◆ Task statement
Only one span belongs in the answer: the line holding "(196, 306) = (213, 355): none" through the last line of the entries below, retyped exactly.

◆ Records from a dataset
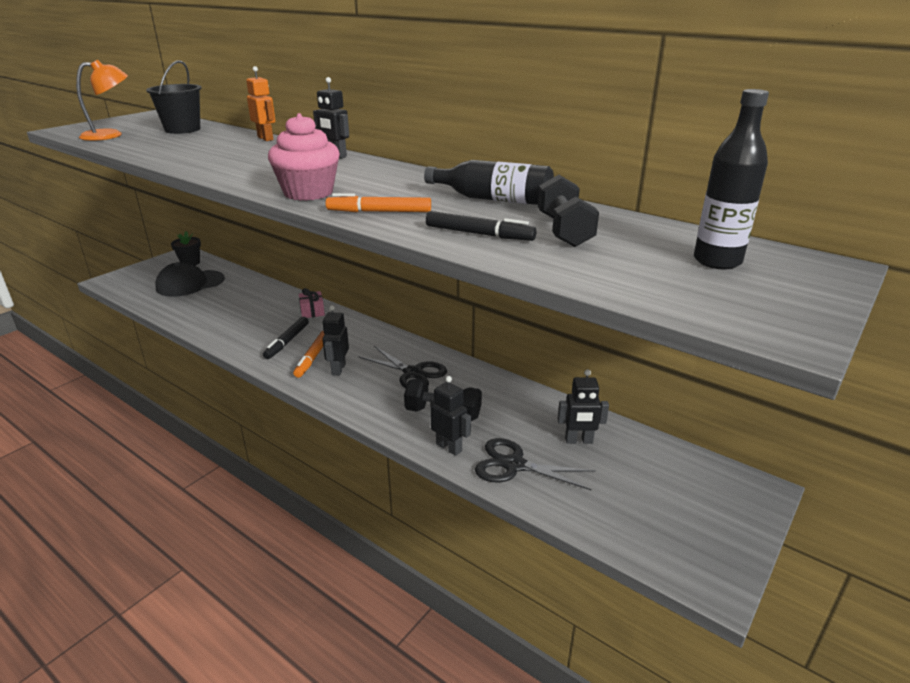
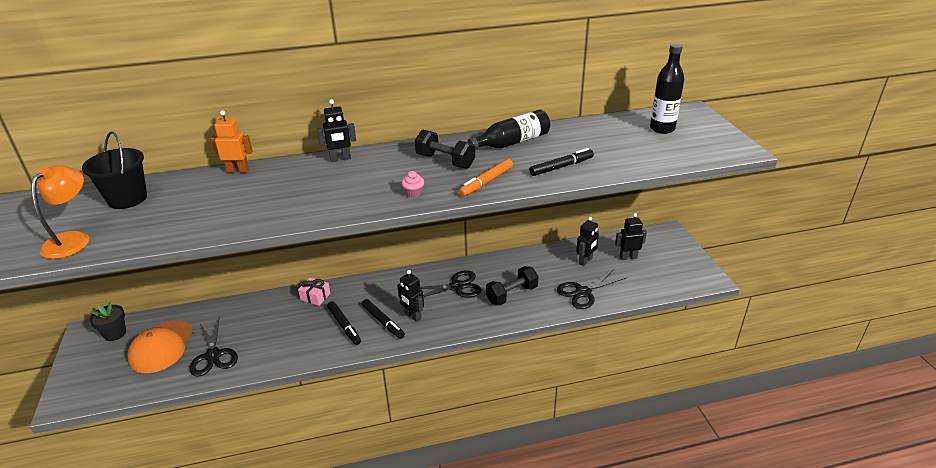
camera: 50 degrees left, 5 degrees up
(190, 283) = (161, 347): black cap -> orange cap
(196, 306) = (213, 355): none -> black scissors
(308, 193) = (413, 193): pink cupcake -> pink cupcake, size x0.42
(313, 358) = (383, 322): orange marker -> black marker
(449, 447) = (545, 307): black robot -> black robot (628, 257)
(564, 231) = (585, 144): black dumbbell -> black dumbbell (445, 161)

◆ Solution to this exercise
(196, 306) = (213, 355): none -> black scissors
(308, 193) = (413, 193): pink cupcake -> pink cupcake, size x0.42
(313, 358) = (383, 322): orange marker -> black marker
(449, 447) = (545, 307): black robot -> black robot (628, 257)
(564, 231) = (585, 144): black dumbbell -> black dumbbell (445, 161)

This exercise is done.